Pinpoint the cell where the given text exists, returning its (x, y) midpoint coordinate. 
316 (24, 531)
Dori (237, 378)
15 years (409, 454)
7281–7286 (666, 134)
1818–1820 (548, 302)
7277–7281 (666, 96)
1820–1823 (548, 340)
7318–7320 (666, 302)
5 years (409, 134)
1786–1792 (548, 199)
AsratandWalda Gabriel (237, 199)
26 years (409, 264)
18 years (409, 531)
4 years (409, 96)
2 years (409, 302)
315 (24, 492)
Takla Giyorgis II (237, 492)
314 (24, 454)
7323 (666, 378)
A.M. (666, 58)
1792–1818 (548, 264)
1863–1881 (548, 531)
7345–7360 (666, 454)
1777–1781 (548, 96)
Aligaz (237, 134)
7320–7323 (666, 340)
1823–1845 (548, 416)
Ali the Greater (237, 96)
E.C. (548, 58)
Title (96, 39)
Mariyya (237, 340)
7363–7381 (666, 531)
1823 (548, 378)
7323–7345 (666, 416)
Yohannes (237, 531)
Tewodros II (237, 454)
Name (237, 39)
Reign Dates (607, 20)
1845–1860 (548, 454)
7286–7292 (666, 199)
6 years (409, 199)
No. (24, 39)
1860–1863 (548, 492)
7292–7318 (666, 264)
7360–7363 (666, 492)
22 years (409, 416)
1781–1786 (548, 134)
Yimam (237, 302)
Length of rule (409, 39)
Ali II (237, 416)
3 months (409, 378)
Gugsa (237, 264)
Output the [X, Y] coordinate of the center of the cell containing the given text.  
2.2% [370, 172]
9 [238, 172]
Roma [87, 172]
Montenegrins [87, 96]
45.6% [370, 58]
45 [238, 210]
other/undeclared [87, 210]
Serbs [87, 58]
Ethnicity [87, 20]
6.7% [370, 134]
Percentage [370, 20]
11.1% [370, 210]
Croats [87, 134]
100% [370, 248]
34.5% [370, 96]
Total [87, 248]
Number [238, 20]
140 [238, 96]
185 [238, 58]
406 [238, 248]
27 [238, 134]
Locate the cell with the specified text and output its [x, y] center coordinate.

• **Objective**:
Please return the entries from the first line down through the line containing "5 years (409, 134)", both included, copying each line word for word.

• **Answer for the task**:
Pinpoint the cell where the given text exists, returning its (x, y) midpoint coordinate. 
316 (24, 531)
Dori (237, 378)
15 years (409, 454)
7281–7286 (666, 134)
1818–1820 (548, 302)
7277–7281 (666, 96)
1820–1823 (548, 340)
7318–7320 (666, 302)
5 years (409, 134)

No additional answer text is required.